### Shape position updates
· · · ·
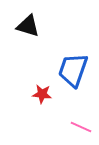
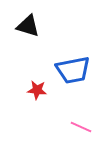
blue trapezoid: rotated 120 degrees counterclockwise
red star: moved 5 px left, 4 px up
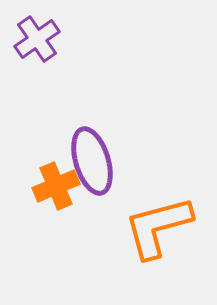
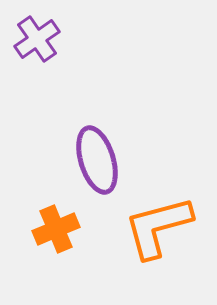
purple ellipse: moved 5 px right, 1 px up
orange cross: moved 43 px down
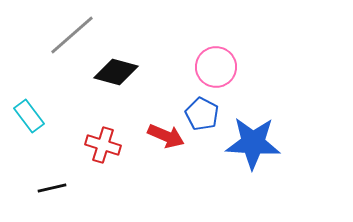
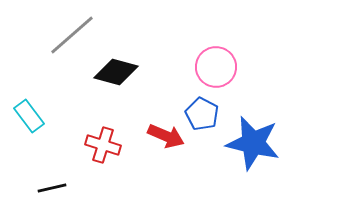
blue star: rotated 10 degrees clockwise
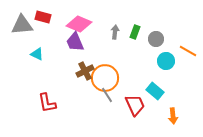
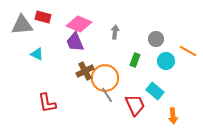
green rectangle: moved 28 px down
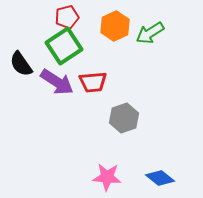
· · · ·
### WHAT THE EXERCISE ASKS
Every line from the one holding "orange cross: moved 43 px down" through the final line of the data above is to be reproduced exactly, both ends included, with the pictures left out.

### ANSWER TO THE PROBLEM
orange cross: moved 43 px down
blue star: rotated 10 degrees clockwise
green rectangle: moved 28 px down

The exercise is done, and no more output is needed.